> [DATASET EXCERPTS]:
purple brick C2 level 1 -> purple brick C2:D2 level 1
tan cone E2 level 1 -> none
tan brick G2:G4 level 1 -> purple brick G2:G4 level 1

---

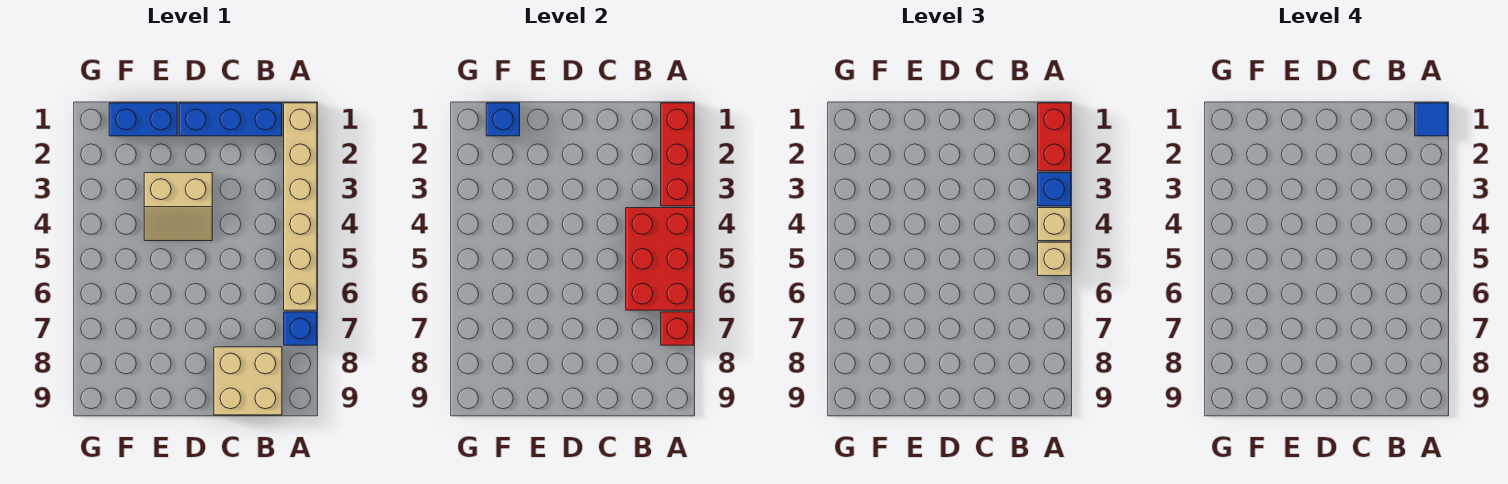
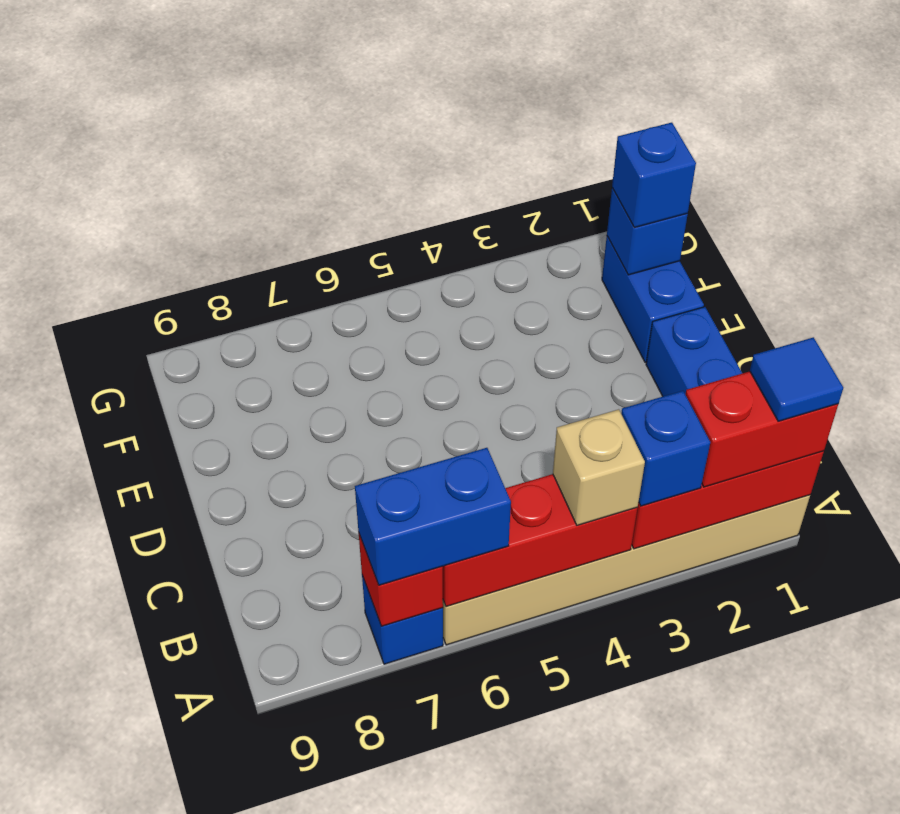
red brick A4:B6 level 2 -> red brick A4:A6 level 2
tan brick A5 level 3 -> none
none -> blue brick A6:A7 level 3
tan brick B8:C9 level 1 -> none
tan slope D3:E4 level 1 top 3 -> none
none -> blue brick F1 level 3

--

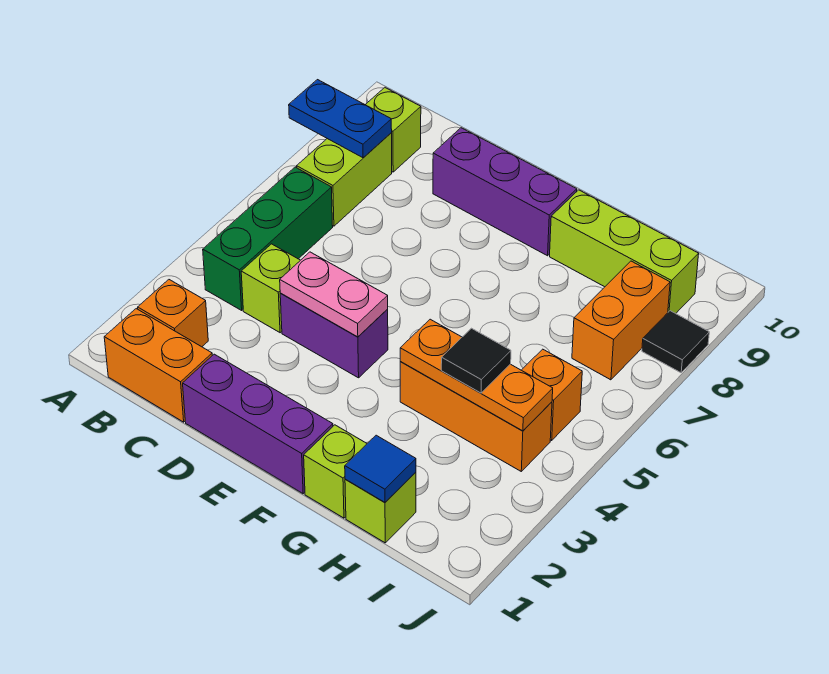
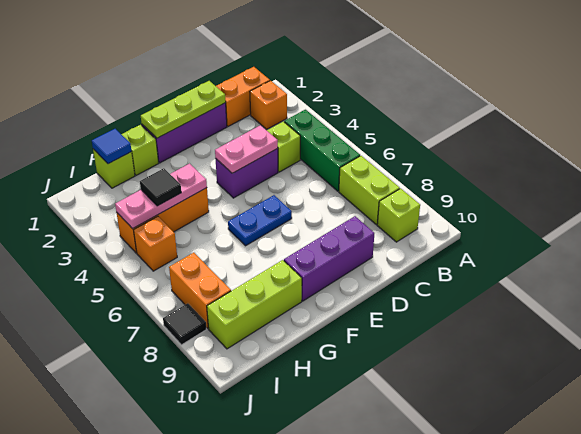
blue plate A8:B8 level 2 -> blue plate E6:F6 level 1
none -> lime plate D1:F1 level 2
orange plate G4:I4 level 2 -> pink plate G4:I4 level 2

> [WHAT IS REQUIRED]: Search the entries for the word "blue", then copy every line in which it is found.

> [OUTPUT FOR THIS TASK]:
none -> blue brick A6:A7 level 3
none -> blue brick F1 level 3
blue plate A8:B8 level 2 -> blue plate E6:F6 level 1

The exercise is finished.